The answer is to be the lines below that lie between the line holding "(792, 231) = (510, 444): white" and the line holding "(301, 228) = (255, 211): orange", inclusive, transcribed exactly and free of pictures.

**The records**
=== Section Start ===

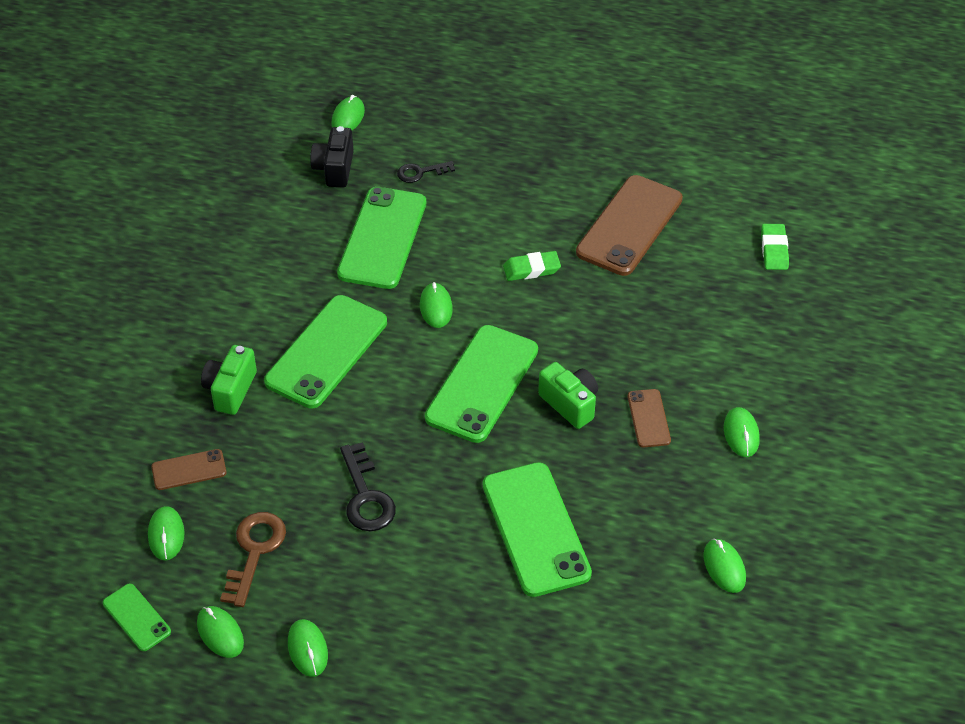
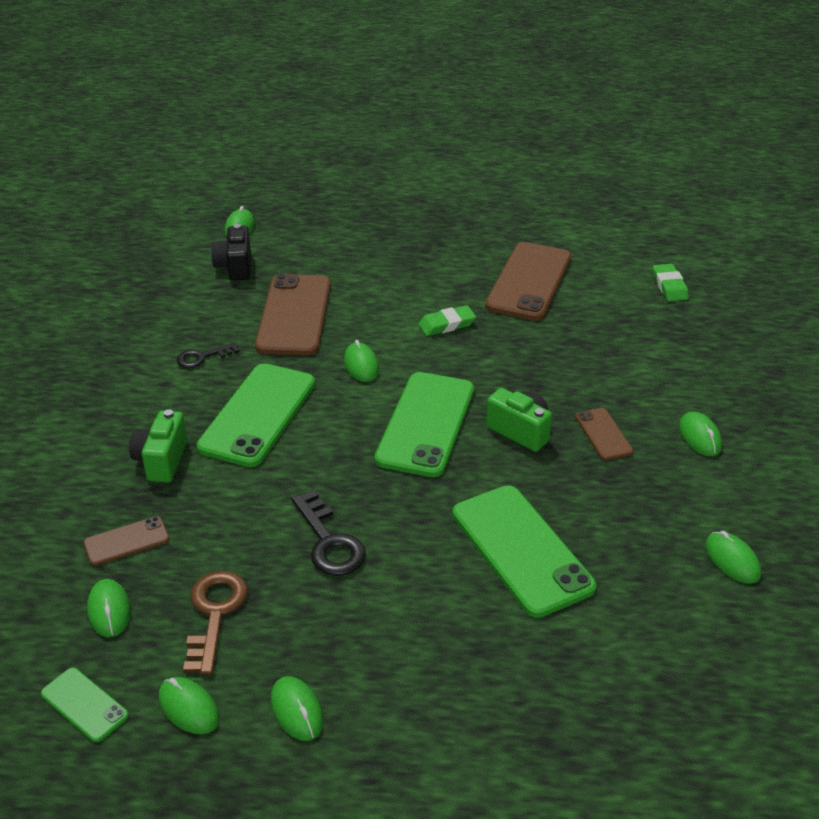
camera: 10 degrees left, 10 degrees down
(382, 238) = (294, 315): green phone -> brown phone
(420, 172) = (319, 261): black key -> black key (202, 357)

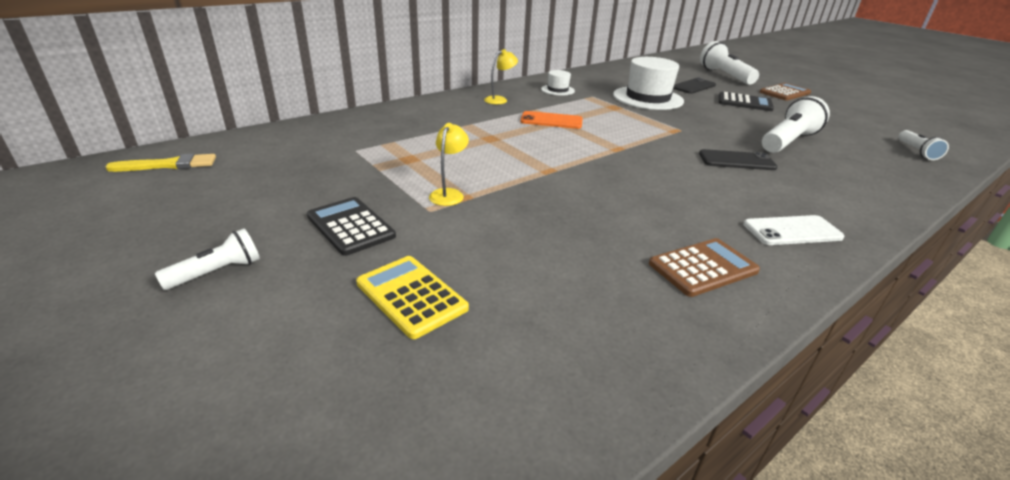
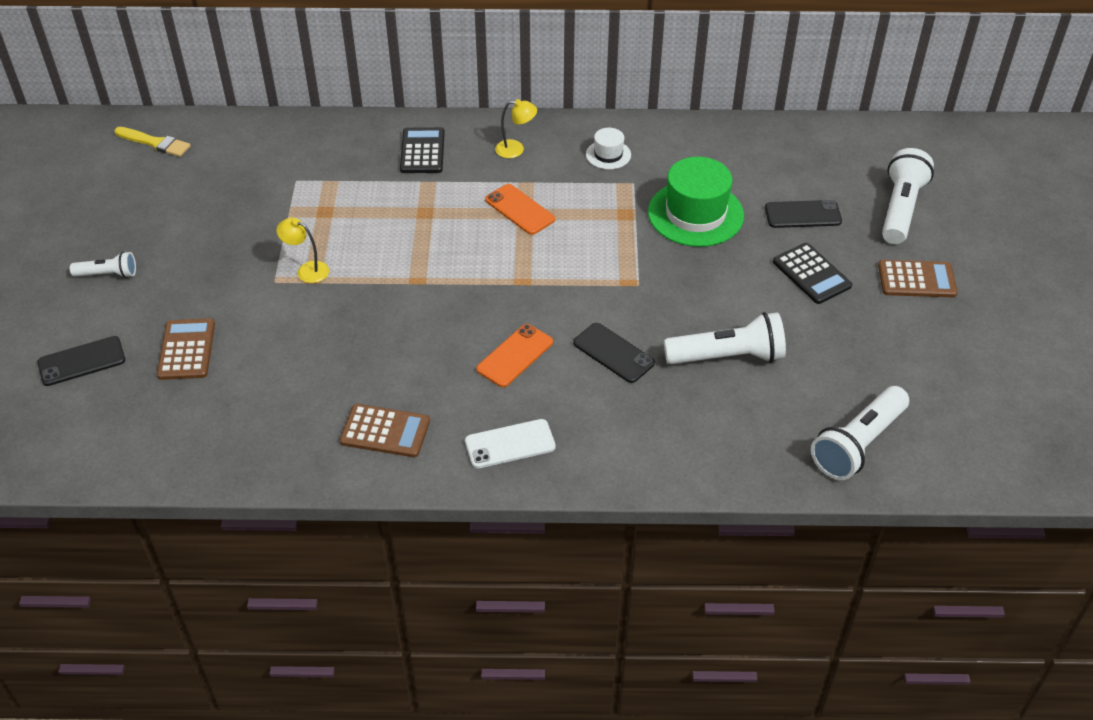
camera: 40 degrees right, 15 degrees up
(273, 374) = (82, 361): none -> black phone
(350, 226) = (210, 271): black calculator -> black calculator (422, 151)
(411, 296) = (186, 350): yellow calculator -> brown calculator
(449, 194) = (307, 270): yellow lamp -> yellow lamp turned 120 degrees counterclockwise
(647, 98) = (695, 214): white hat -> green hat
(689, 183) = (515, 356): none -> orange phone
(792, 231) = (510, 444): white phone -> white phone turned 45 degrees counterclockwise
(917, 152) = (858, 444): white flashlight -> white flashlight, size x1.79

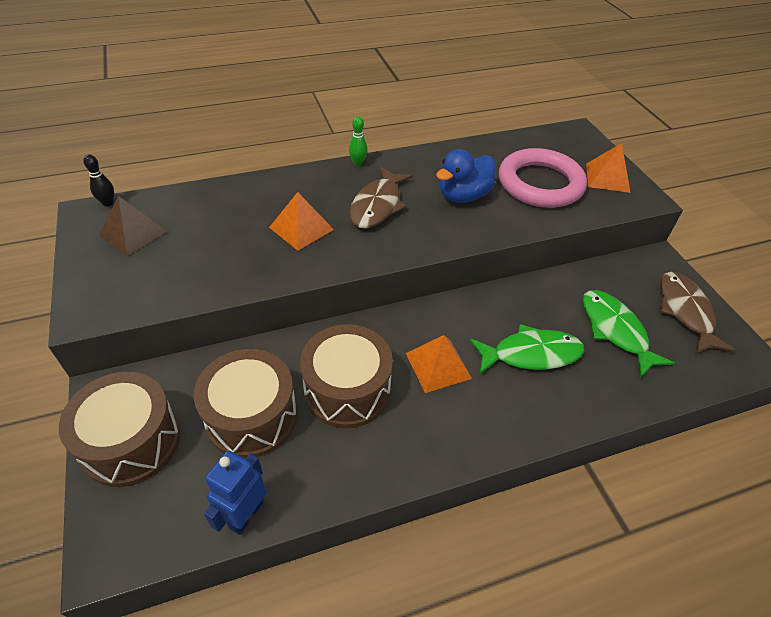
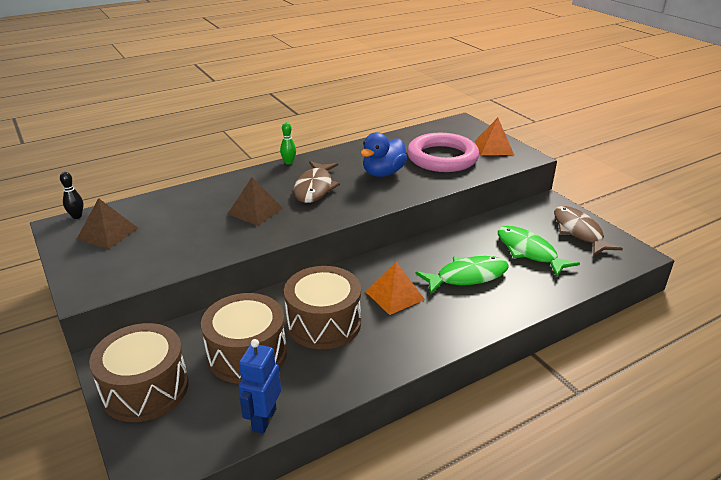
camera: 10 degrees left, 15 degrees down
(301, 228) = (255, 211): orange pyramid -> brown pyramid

=== Section End ===
=== Section Start ===

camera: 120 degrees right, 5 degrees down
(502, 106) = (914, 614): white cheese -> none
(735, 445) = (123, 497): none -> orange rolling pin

=== Section End ===
=== Section Start ===

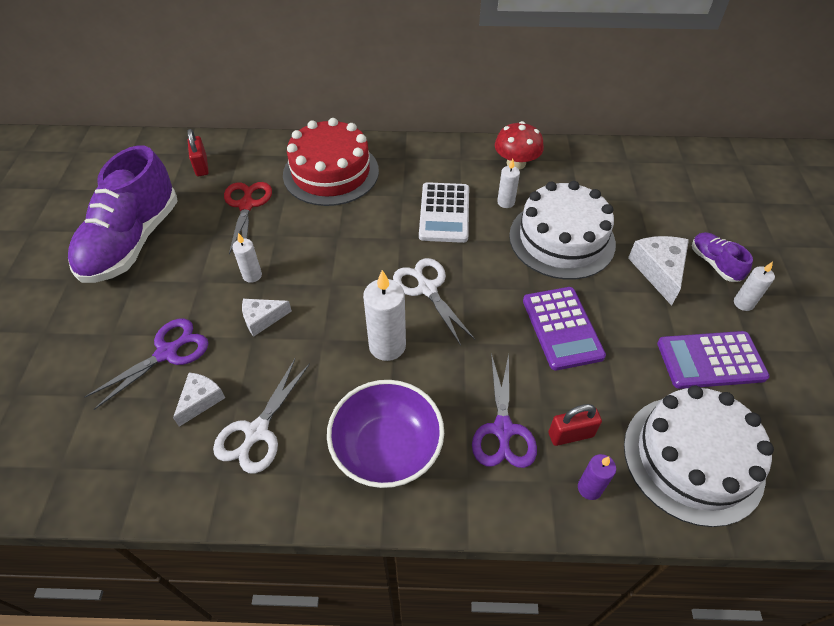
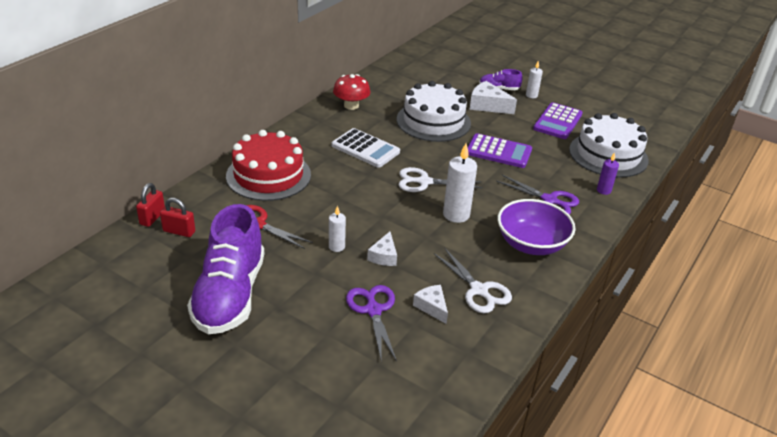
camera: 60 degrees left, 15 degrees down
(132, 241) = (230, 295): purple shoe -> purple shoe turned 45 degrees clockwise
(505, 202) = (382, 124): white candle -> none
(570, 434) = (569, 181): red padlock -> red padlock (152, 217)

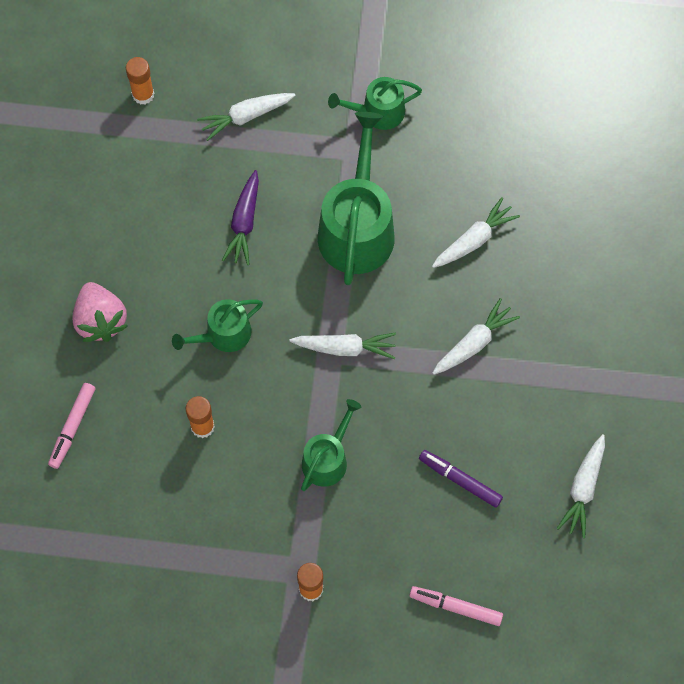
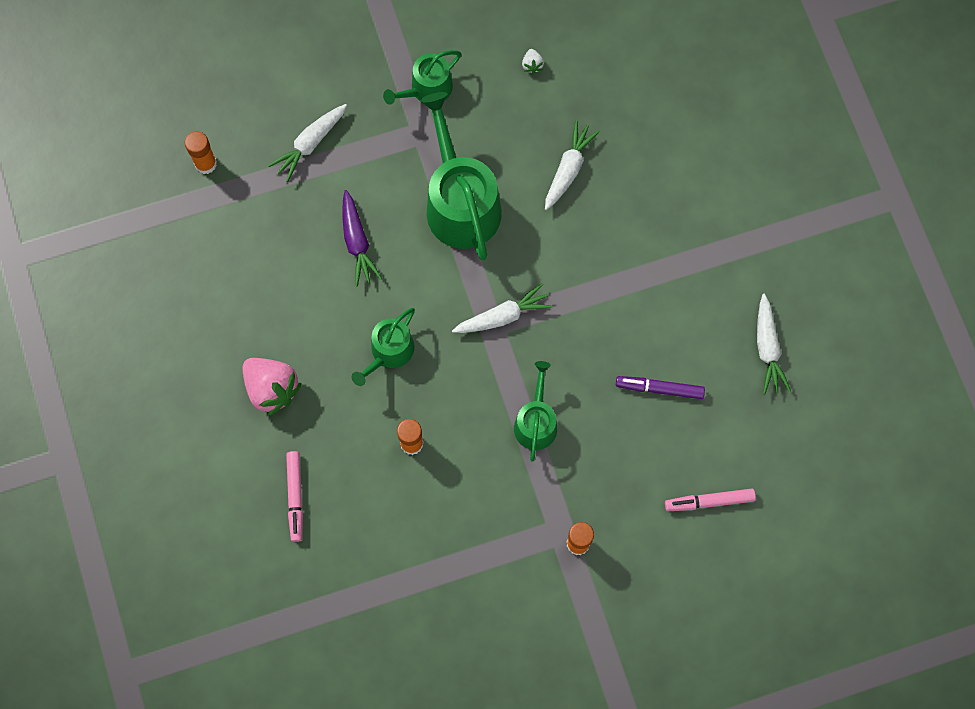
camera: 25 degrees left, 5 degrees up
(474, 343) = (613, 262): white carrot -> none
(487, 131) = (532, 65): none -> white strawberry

=== Section End ===

**Answer below**
(792, 231) = (510, 444): white phone -> white phone turned 45 degrees counterclockwise
(917, 152) = (858, 444): white flashlight -> white flashlight, size x1.79

camera: 10 degrees left, 15 degrees down
(301, 228) = (255, 211): orange pyramid -> brown pyramid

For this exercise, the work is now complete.